EXERCISE GOAL:
Repeat verbatim every line of the material, beginning at the line that holds "(235, 220) = (331, 229): yellow" and ending at its last line.

LISTED RECORDS:
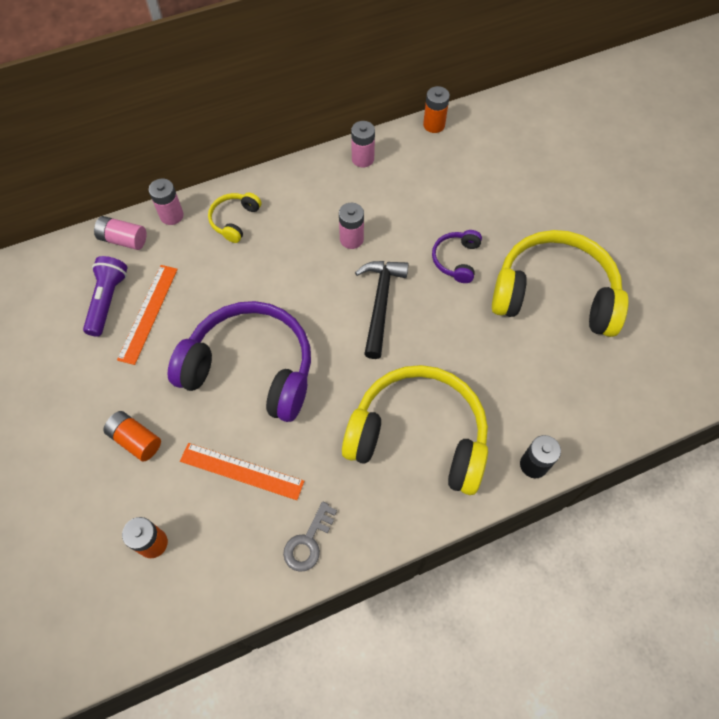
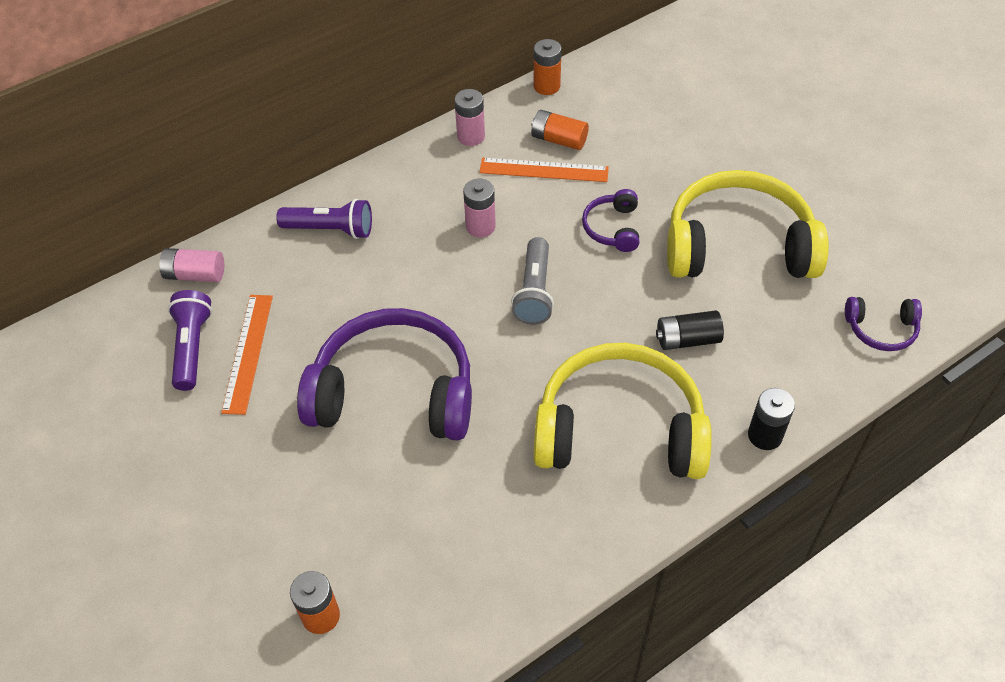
camera: 10 degrees left, 10 degrees down
(136, 440) = (268, 501): orange battery -> orange battery (559, 140)
(171, 215) = (250, 237): pink battery -> none
(235, 220) = (331, 229): yellow headphones -> purple flashlight
(241, 471) = (412, 510): orange ruler -> orange ruler (544, 170)
(308, 542) = (516, 575): grey key -> none
(380, 304) = (534, 292): black hammer -> grey flashlight
(492, 369) = (687, 339): none -> black battery
(653, 391) = (881, 329): none -> purple headphones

REPLY:
(235, 220) = (331, 229): yellow headphones -> purple flashlight
(241, 471) = (412, 510): orange ruler -> orange ruler (544, 170)
(308, 542) = (516, 575): grey key -> none
(380, 304) = (534, 292): black hammer -> grey flashlight
(492, 369) = (687, 339): none -> black battery
(653, 391) = (881, 329): none -> purple headphones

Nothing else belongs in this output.